GIVEN DATA:
◆ ◆ ◆ ◆ ◆ ◆ ◆
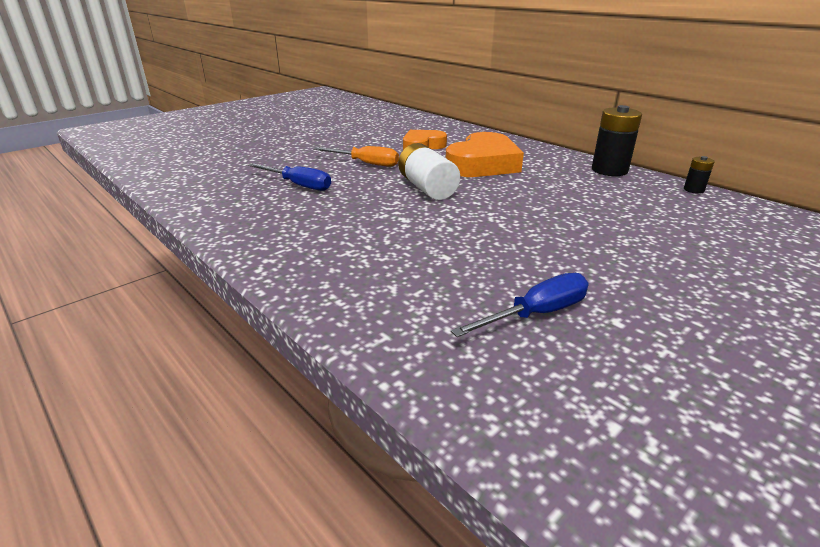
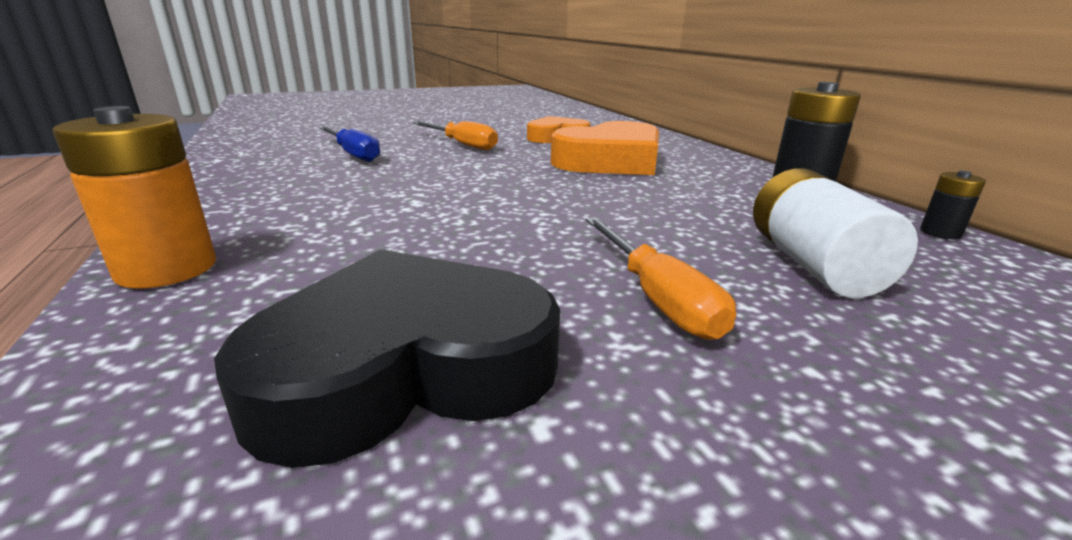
camera: 20 degrees right, 5 degrees down
(328, 295) = (167, 269): none -> orange battery
(427, 188) = (498, 175): white battery -> white battery (813, 264)
(536, 314) = (405, 368): blue screwdriver -> black heart
(603, 255) = (657, 298): none -> orange screwdriver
◆ ◆ ◆ ◆ ◆ ◆ ◆
Give back the whole listing exactly, without pictures.

WORKED SOLUTION:
camera: 20 degrees right, 5 degrees down
(328, 295) = (167, 269): none -> orange battery
(427, 188) = (498, 175): white battery -> white battery (813, 264)
(536, 314) = (405, 368): blue screwdriver -> black heart
(603, 255) = (657, 298): none -> orange screwdriver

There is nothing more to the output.